▼▼▼

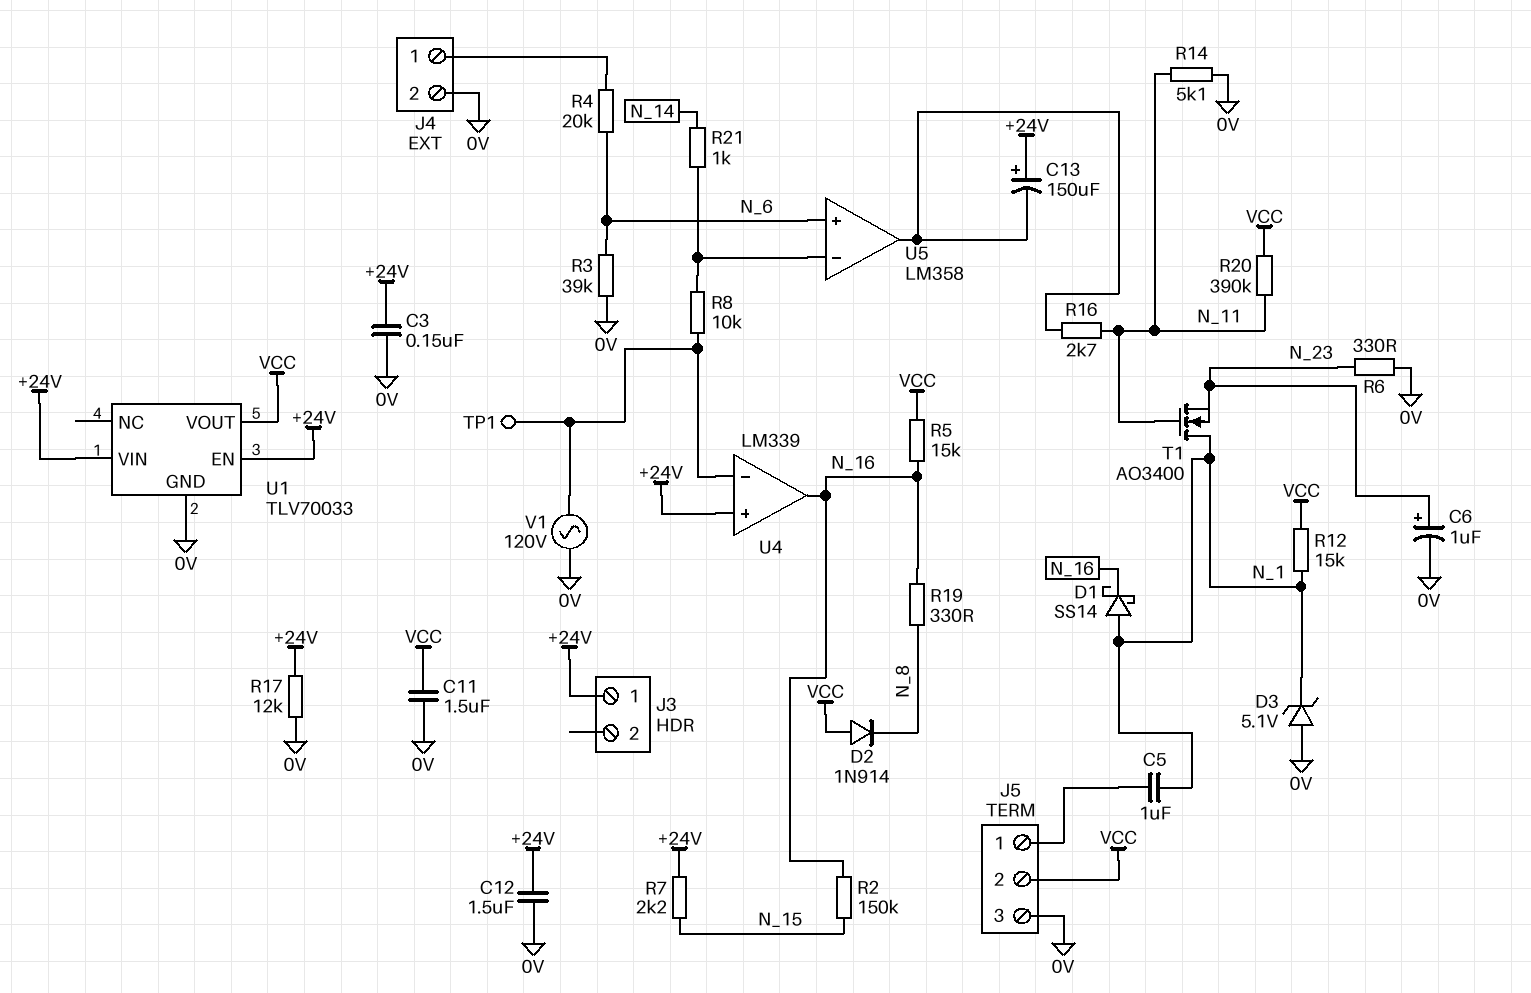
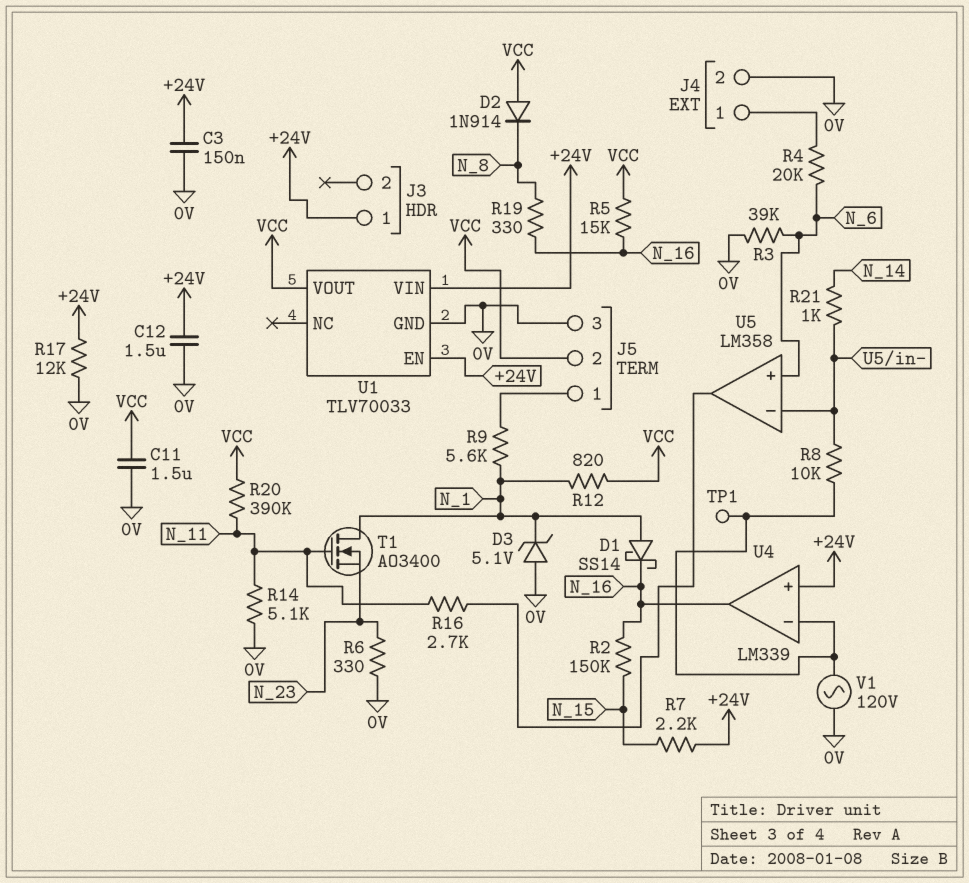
C5: 1uF (J5/1, N_1) -> none
C6: 1uF (plus N_23, minus 0V) -> none
C13: 150uF (plus +24V, minus U5/out) -> none
R9: none -> 5.6k (J5/1, N_1)
R12: 15k (N_1, VCC) -> 820 (N_1, VCC)

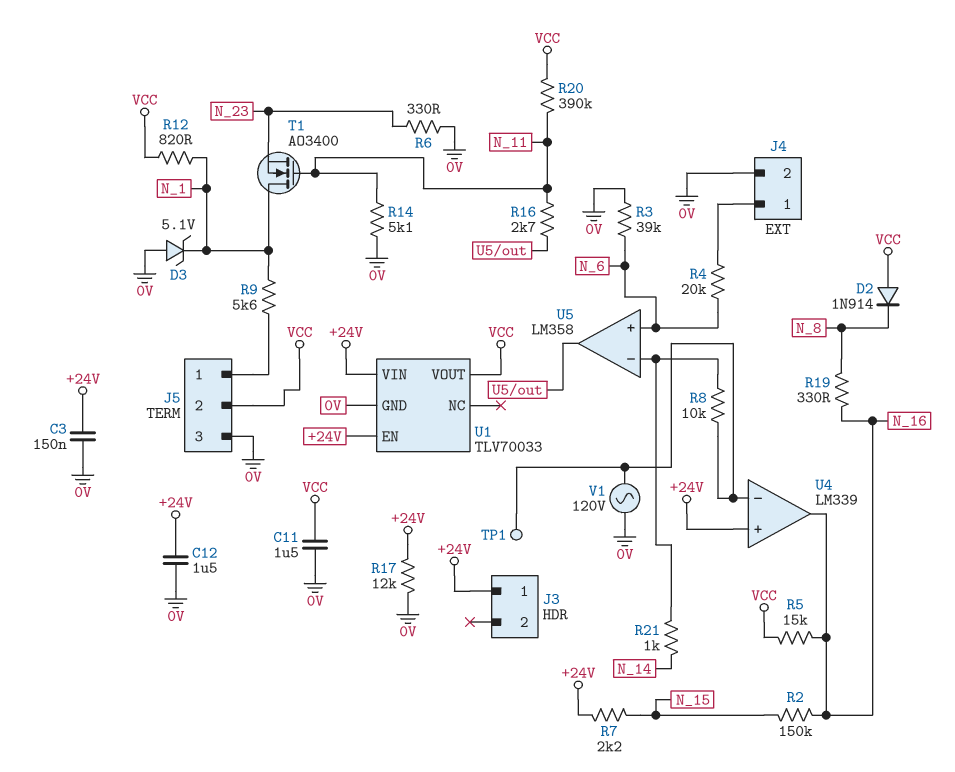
D1: schottky SS14 (A N_1, K N_16) -> none

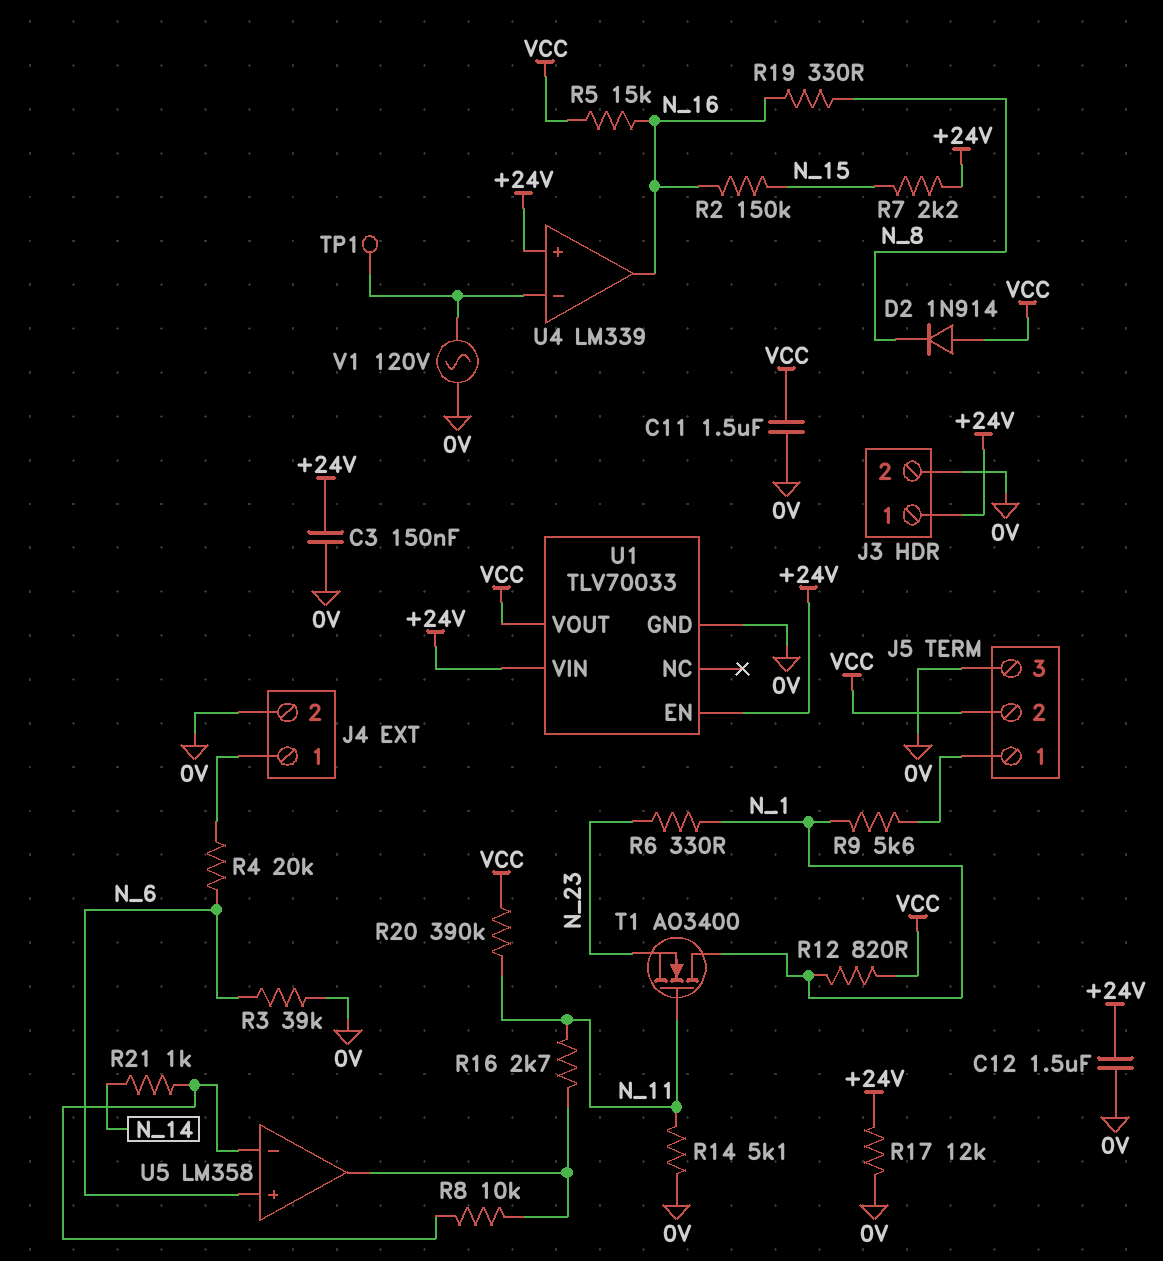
D3: zener 5.1V (A 0V, K N_1) -> none
J3 pin 2: none -> 0V
R6: 330 (0V, N_23) -> 330 (N_1, N_23)
R8: 10k (U4/in-, U5/in-) -> 10k (U5/in-, U5/out)

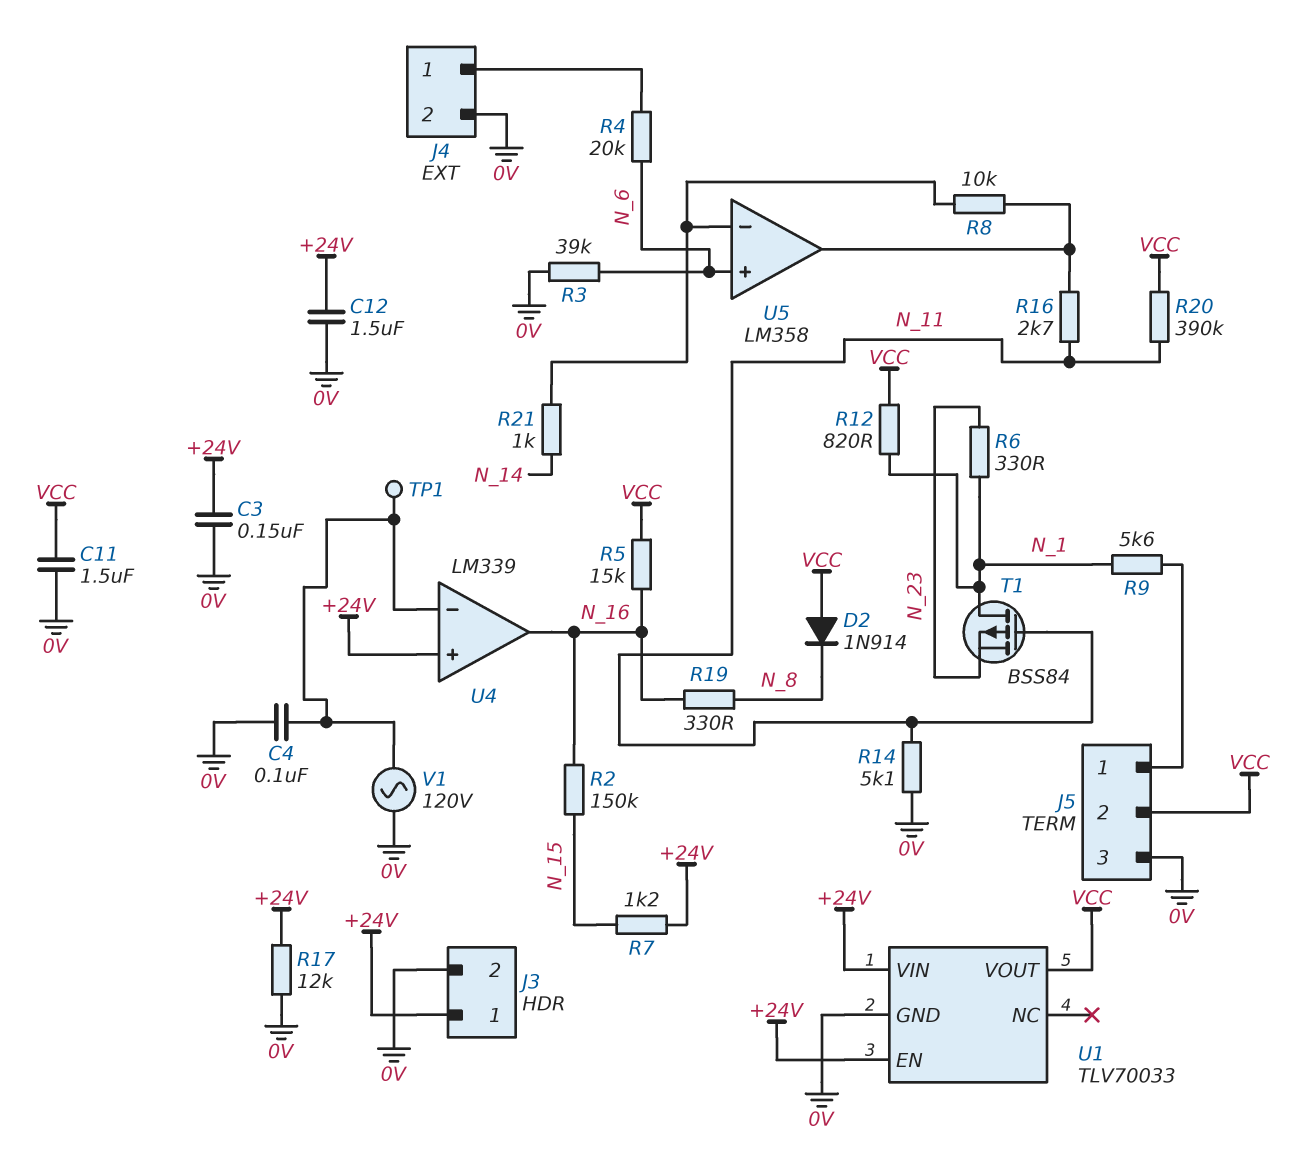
C4: none -> 100nF (0V, U4/in-)
R7: 2.2k (+24V, N_15) -> 1.2k (+24V, N_15)
T1: NMOS AO3400 (G N_11, D N_1, S N_23) -> PMOS BSS84 (G N_11, D N_1, S N_23)

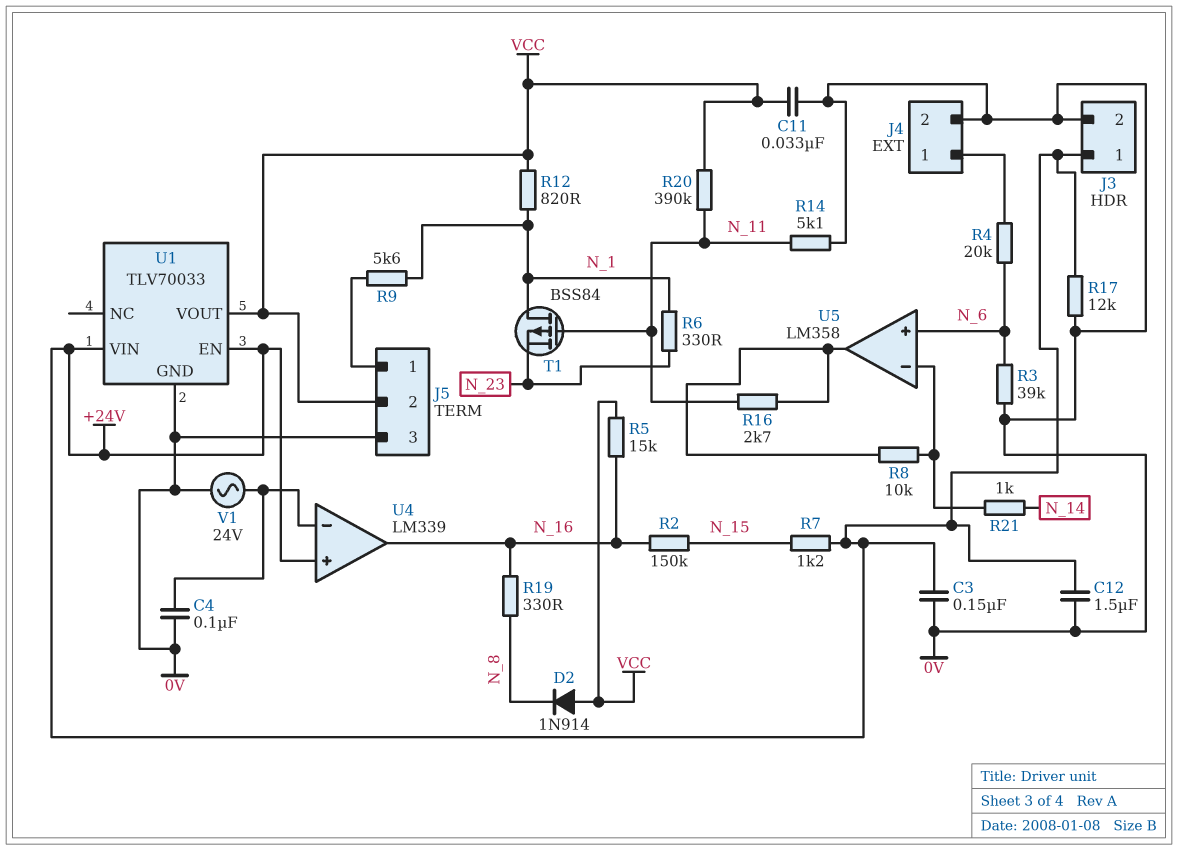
C11: 1.5uF (0V, VCC) -> 33nF (0V, VCC)
TP1: test point (U4/in-) -> none
V1: AC 120V (0V, U4/in-) -> AC 24V (0V, U4/in-)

▲▲▲

• [Exercise description]
State how many lines in the material above hold the word "plus". Add nothing else.

• [Written answer]
2